| Exercise requirements |
Read the listing and extract each line that includes the word "turquoise".
### Records
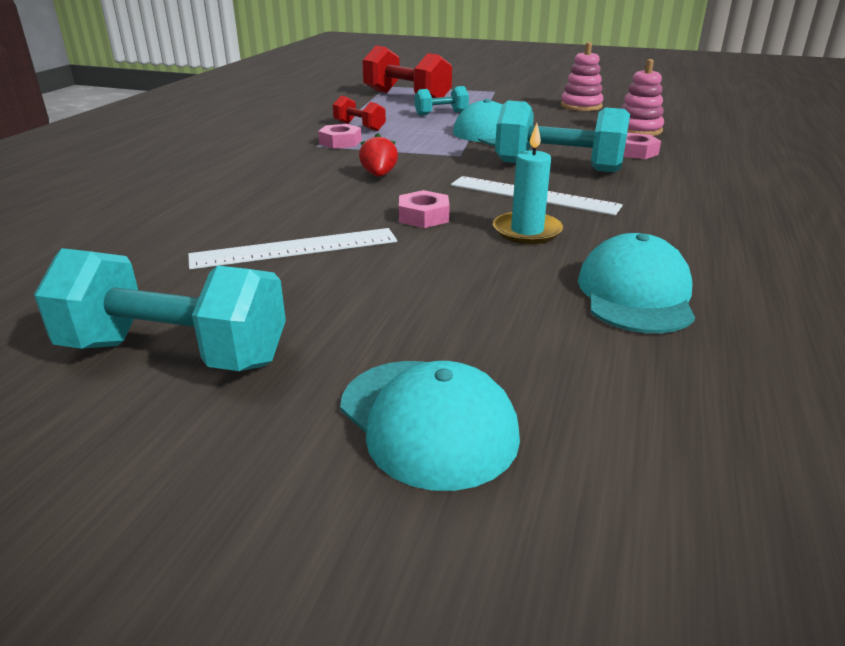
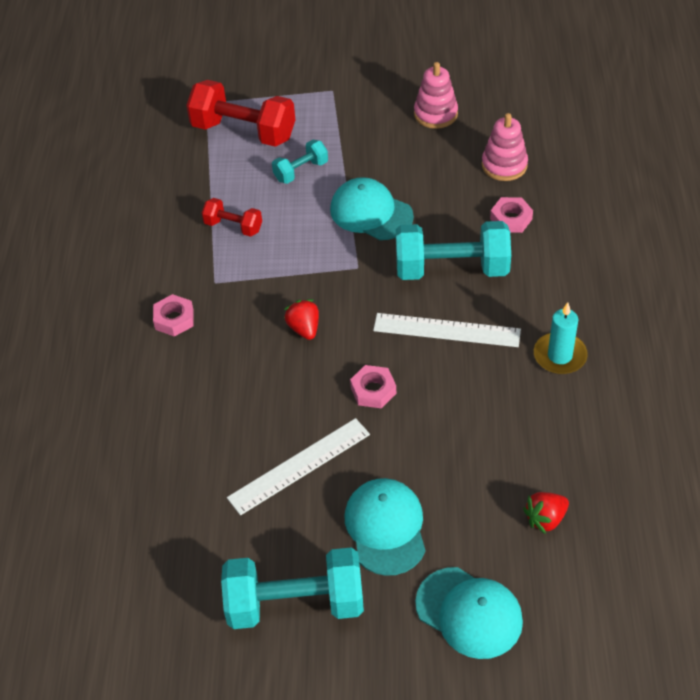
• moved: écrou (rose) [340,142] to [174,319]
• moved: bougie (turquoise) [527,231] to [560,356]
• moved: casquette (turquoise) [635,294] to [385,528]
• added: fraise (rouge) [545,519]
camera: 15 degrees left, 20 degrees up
######
| Solution to this exercise |
• moved: bougie (turquoise) [527,231] to [560,356]
• moved: casquette (turquoise) [635,294] to [385,528]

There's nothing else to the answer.